Rows indicating where targets appear:
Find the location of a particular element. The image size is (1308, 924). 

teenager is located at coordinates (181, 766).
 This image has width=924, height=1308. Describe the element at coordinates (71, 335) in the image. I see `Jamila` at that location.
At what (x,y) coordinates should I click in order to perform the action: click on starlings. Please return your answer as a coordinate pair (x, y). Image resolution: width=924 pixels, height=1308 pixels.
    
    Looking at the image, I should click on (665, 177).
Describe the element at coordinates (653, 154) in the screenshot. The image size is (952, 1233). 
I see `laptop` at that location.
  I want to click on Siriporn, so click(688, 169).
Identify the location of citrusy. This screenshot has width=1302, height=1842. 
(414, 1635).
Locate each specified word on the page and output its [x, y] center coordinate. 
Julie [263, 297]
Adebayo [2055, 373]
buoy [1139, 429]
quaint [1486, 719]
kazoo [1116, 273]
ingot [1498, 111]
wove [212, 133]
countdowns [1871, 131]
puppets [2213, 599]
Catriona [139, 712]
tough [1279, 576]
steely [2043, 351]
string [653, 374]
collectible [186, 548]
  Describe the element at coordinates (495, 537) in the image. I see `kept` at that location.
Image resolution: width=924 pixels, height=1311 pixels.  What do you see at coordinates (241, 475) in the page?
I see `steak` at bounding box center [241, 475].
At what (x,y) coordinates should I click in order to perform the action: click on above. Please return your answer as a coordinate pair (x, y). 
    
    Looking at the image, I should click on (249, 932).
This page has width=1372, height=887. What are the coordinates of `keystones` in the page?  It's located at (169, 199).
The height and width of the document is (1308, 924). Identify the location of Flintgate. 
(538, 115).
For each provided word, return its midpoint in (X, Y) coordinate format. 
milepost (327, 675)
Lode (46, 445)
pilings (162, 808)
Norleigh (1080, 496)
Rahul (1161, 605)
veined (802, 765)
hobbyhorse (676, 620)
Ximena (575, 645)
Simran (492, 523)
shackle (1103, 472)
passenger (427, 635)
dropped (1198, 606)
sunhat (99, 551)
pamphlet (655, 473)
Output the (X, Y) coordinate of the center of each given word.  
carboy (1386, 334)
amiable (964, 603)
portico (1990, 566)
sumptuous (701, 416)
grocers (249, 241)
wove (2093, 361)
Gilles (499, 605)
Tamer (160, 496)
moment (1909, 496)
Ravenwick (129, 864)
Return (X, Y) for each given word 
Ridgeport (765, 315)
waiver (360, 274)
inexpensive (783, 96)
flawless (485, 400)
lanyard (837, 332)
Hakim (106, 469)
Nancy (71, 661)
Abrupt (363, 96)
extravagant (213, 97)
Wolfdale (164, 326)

» Task description: Transcribe every line of the listing above without any alteration.

» Written answer:
Find the location of a particular element. The image size is (1308, 924). 

teenager is located at coordinates (181, 766).
 This image has width=924, height=1308. Describe the element at coordinates (71, 335) in the image. I see `Jamila` at that location.
At what (x,y) coordinates should I click in order to perform the action: click on starlings. Please return your answer as a coordinate pair (x, y). Image resolution: width=924 pixels, height=1308 pixels.
    
    Looking at the image, I should click on (665, 177).
Describe the element at coordinates (653, 154) in the screenshot. The image size is (952, 1233). 
I see `laptop` at that location.
  I want to click on Siriporn, so click(688, 169).
Identify the location of citrusy. This screenshot has width=1302, height=1842. 
(414, 1635).
Locate each specified word on the page and output its [x, y] center coordinate. 
Julie [263, 297]
Adebayo [2055, 373]
buoy [1139, 429]
quaint [1486, 719]
kazoo [1116, 273]
ingot [1498, 111]
wove [212, 133]
countdowns [1871, 131]
puppets [2213, 599]
Catriona [139, 712]
tough [1279, 576]
steely [2043, 351]
string [653, 374]
collectible [186, 548]
  Describe the element at coordinates (495, 537) in the image. I see `kept` at that location.
Image resolution: width=924 pixels, height=1311 pixels.  What do you see at coordinates (241, 475) in the page?
I see `steak` at bounding box center [241, 475].
At what (x,y) coordinates should I click in order to perform the action: click on above. Please return your answer as a coordinate pair (x, y). 
    
    Looking at the image, I should click on (249, 932).
This page has width=1372, height=887. What are the coordinates of `keystones` in the page?  It's located at (169, 199).
The height and width of the document is (1308, 924). Identify the location of Flintgate. 
(538, 115).
For each provided word, return its midpoint in (X, Y) coordinate format. 
milepost (327, 675)
Lode (46, 445)
pilings (162, 808)
Norleigh (1080, 496)
Rahul (1161, 605)
veined (802, 765)
hobbyhorse (676, 620)
Ximena (575, 645)
Simran (492, 523)
shackle (1103, 472)
passenger (427, 635)
dropped (1198, 606)
sunhat (99, 551)
pamphlet (655, 473)
Output the (X, Y) coordinate of the center of each given word.  
carboy (1386, 334)
amiable (964, 603)
portico (1990, 566)
sumptuous (701, 416)
grocers (249, 241)
wove (2093, 361)
Gilles (499, 605)
Tamer (160, 496)
moment (1909, 496)
Ravenwick (129, 864)
Return (X, Y) for each given word 
Ridgeport (765, 315)
waiver (360, 274)
inexpensive (783, 96)
flawless (485, 400)
lanyard (837, 332)
Hakim (106, 469)
Nancy (71, 661)
Abrupt (363, 96)
extravagant (213, 97)
Wolfdale (164, 326)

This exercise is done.